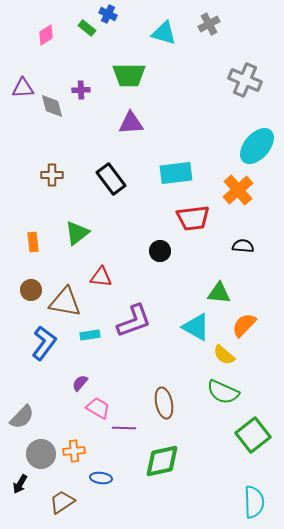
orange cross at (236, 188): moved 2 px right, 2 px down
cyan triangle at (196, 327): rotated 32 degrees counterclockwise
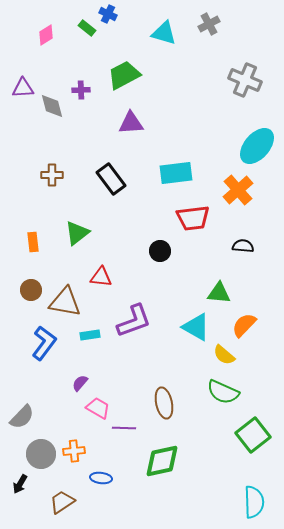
green trapezoid at (129, 75): moved 5 px left; rotated 152 degrees clockwise
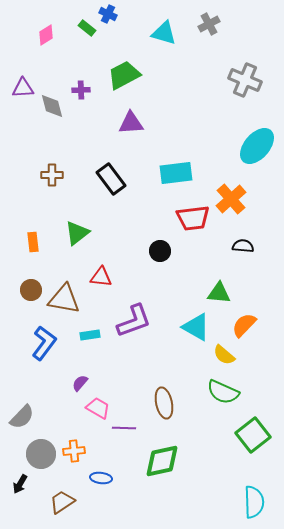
orange cross at (238, 190): moved 7 px left, 9 px down
brown triangle at (65, 302): moved 1 px left, 3 px up
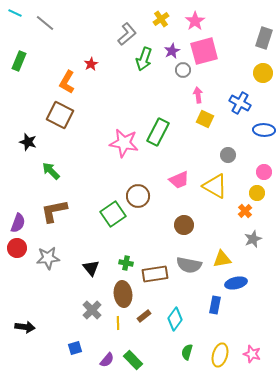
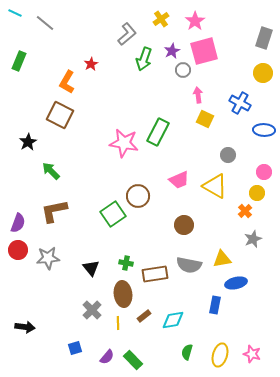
black star at (28, 142): rotated 24 degrees clockwise
red circle at (17, 248): moved 1 px right, 2 px down
cyan diamond at (175, 319): moved 2 px left, 1 px down; rotated 45 degrees clockwise
purple semicircle at (107, 360): moved 3 px up
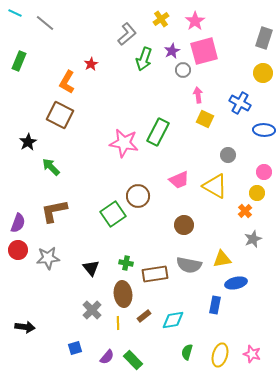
green arrow at (51, 171): moved 4 px up
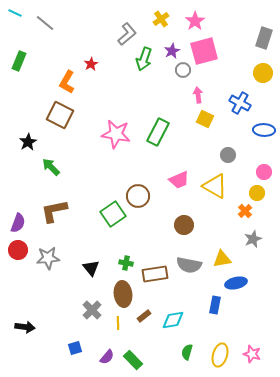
pink star at (124, 143): moved 8 px left, 9 px up
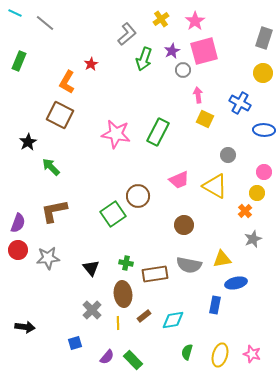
blue square at (75, 348): moved 5 px up
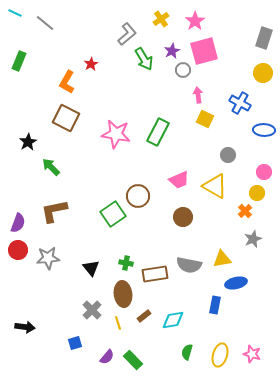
green arrow at (144, 59): rotated 50 degrees counterclockwise
brown square at (60, 115): moved 6 px right, 3 px down
brown circle at (184, 225): moved 1 px left, 8 px up
yellow line at (118, 323): rotated 16 degrees counterclockwise
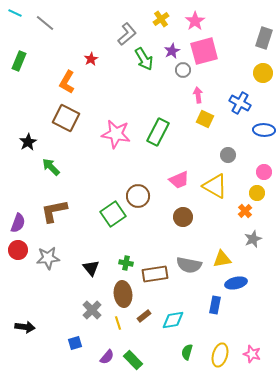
red star at (91, 64): moved 5 px up
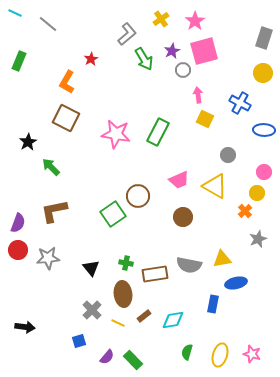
gray line at (45, 23): moved 3 px right, 1 px down
gray star at (253, 239): moved 5 px right
blue rectangle at (215, 305): moved 2 px left, 1 px up
yellow line at (118, 323): rotated 48 degrees counterclockwise
blue square at (75, 343): moved 4 px right, 2 px up
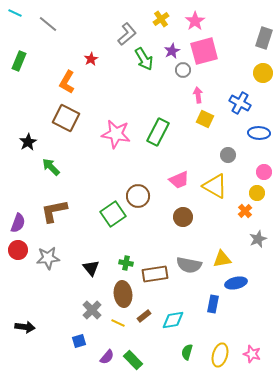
blue ellipse at (264, 130): moved 5 px left, 3 px down
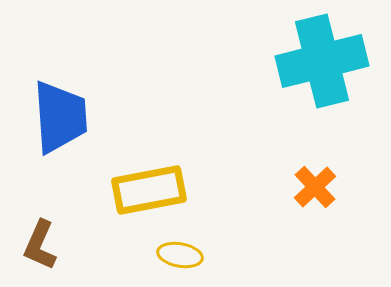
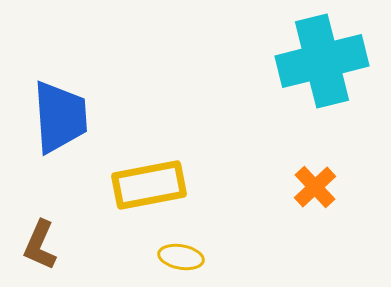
yellow rectangle: moved 5 px up
yellow ellipse: moved 1 px right, 2 px down
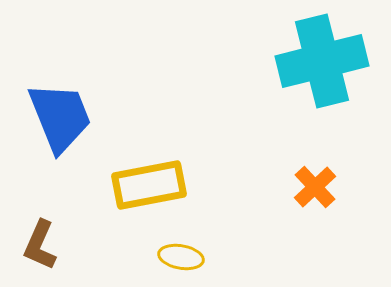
blue trapezoid: rotated 18 degrees counterclockwise
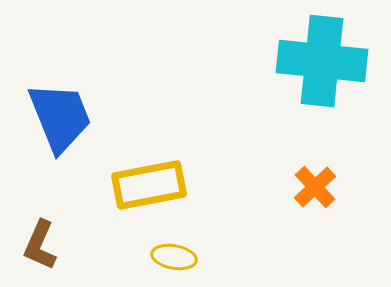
cyan cross: rotated 20 degrees clockwise
yellow ellipse: moved 7 px left
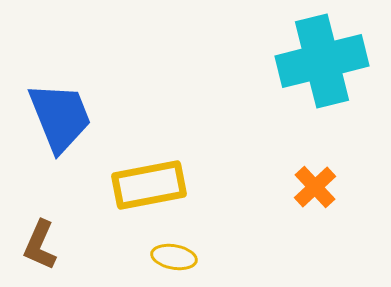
cyan cross: rotated 20 degrees counterclockwise
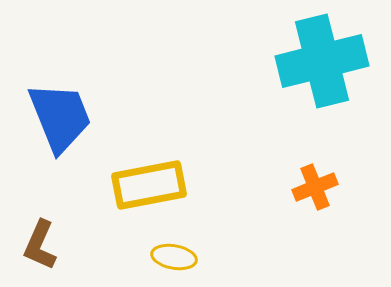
orange cross: rotated 21 degrees clockwise
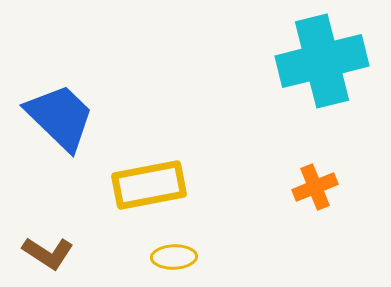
blue trapezoid: rotated 24 degrees counterclockwise
brown L-shape: moved 8 px right, 8 px down; rotated 81 degrees counterclockwise
yellow ellipse: rotated 12 degrees counterclockwise
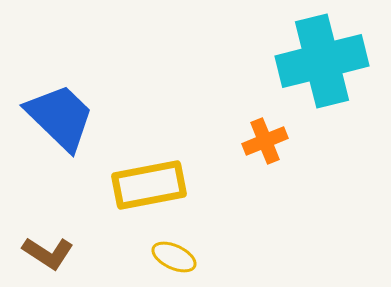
orange cross: moved 50 px left, 46 px up
yellow ellipse: rotated 27 degrees clockwise
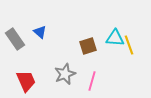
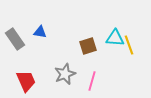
blue triangle: rotated 32 degrees counterclockwise
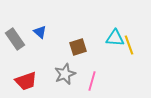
blue triangle: rotated 32 degrees clockwise
brown square: moved 10 px left, 1 px down
red trapezoid: rotated 95 degrees clockwise
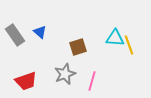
gray rectangle: moved 4 px up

* _TASK DESCRIPTION_
Retype the lines from the one containing "orange cross: moved 50 px left, 46 px up" through the end of the records, including both ends, and leave out the pictures.

* _SOLUTION TO THE PROBLEM_
orange cross: moved 50 px left, 46 px up
yellow ellipse: rotated 27 degrees clockwise
blue triangle: rotated 32 degrees counterclockwise
blue triangle: rotated 32 degrees clockwise
brown square: moved 10 px left, 1 px down
red trapezoid: rotated 95 degrees clockwise
gray rectangle: moved 4 px up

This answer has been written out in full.